▶ **Data shown**:
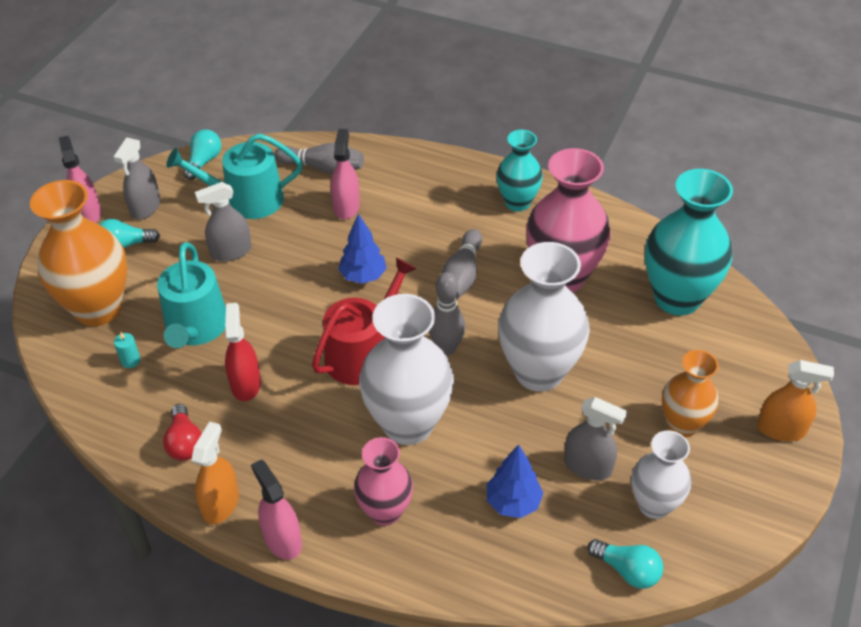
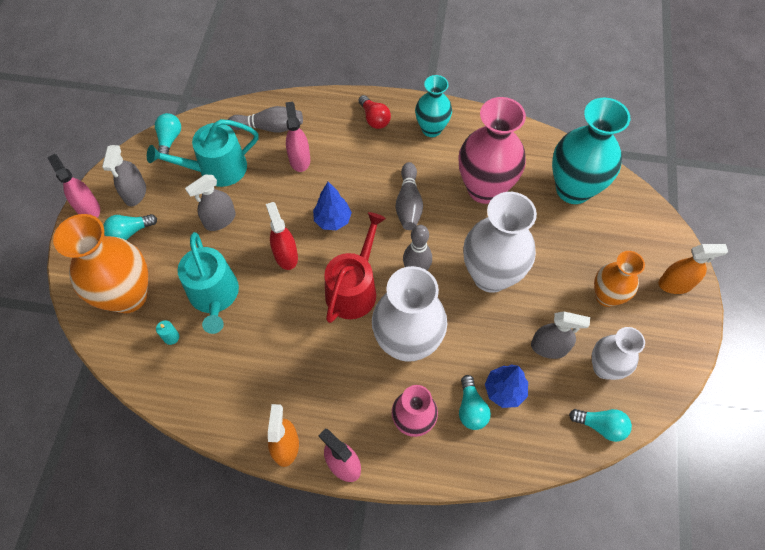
camera: 15 degrees left, 15 degrees up
(185, 442) = (240, 400): red light bulb -> red light bulb (374, 119)
(246, 384) = (271, 337): red spray bottle -> red spray bottle (286, 255)
(463, 513) = (471, 408): none -> turquoise light bulb

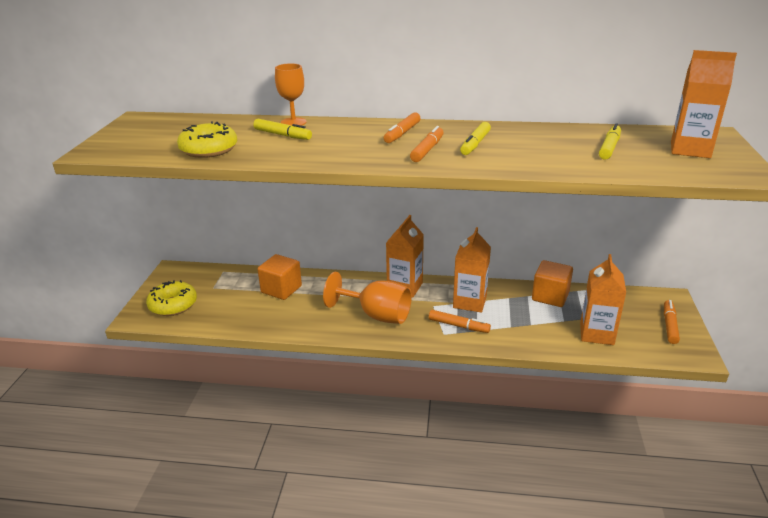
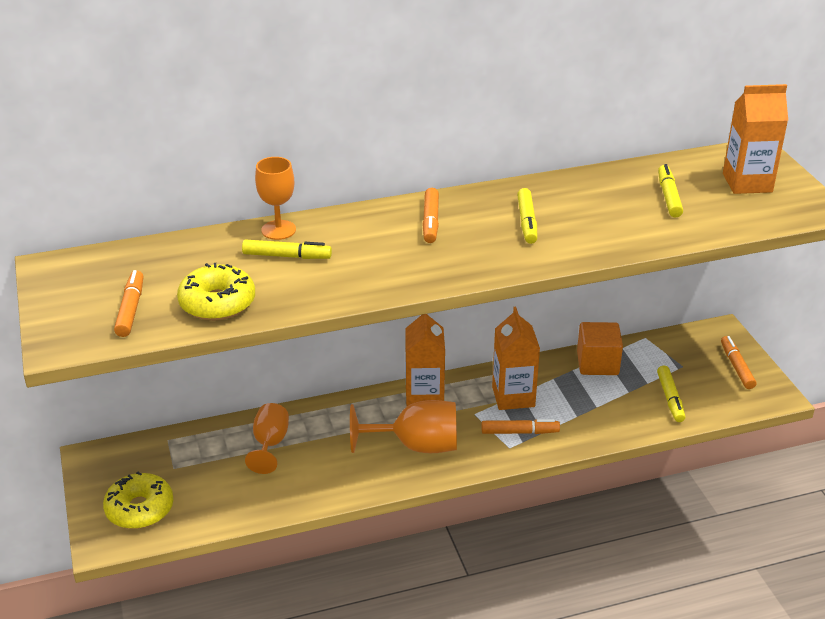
camera: 25 degrees left, 5 degrees up
(281, 289) = (270, 444): orange cube -> orange goblet
(427, 150) = (482, 243): orange marker -> orange marker (131, 309)
(596, 333) = (670, 398): orange carton -> yellow marker

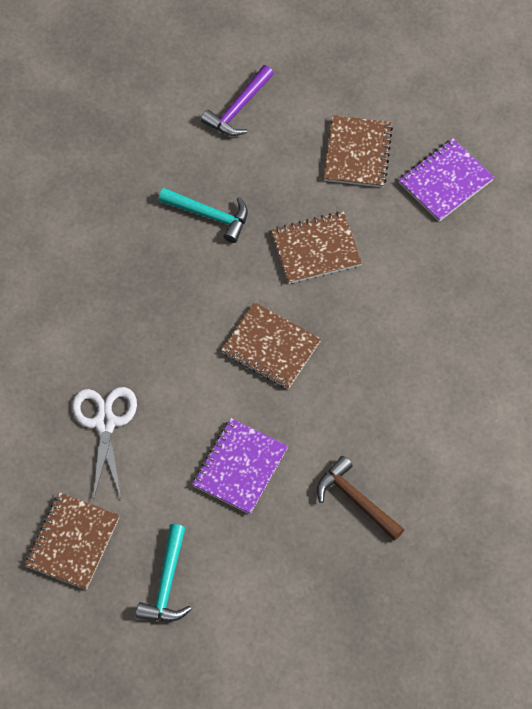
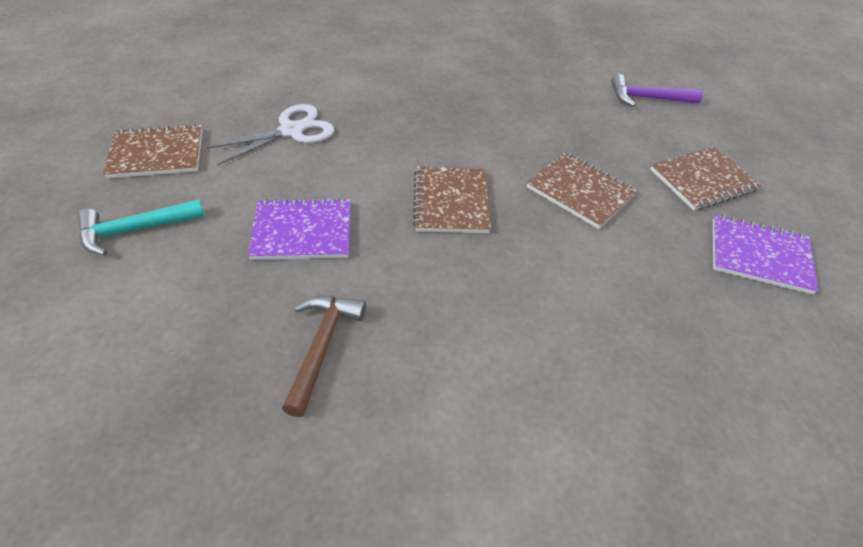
camera: 55 degrees right, 15 degrees down
(209, 215) = (538, 117): turquoise hammer -> none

▶ **Task**: Determine how many lines of the records above contain the word "bulb", and report only that number.

▶ **Reply**: 2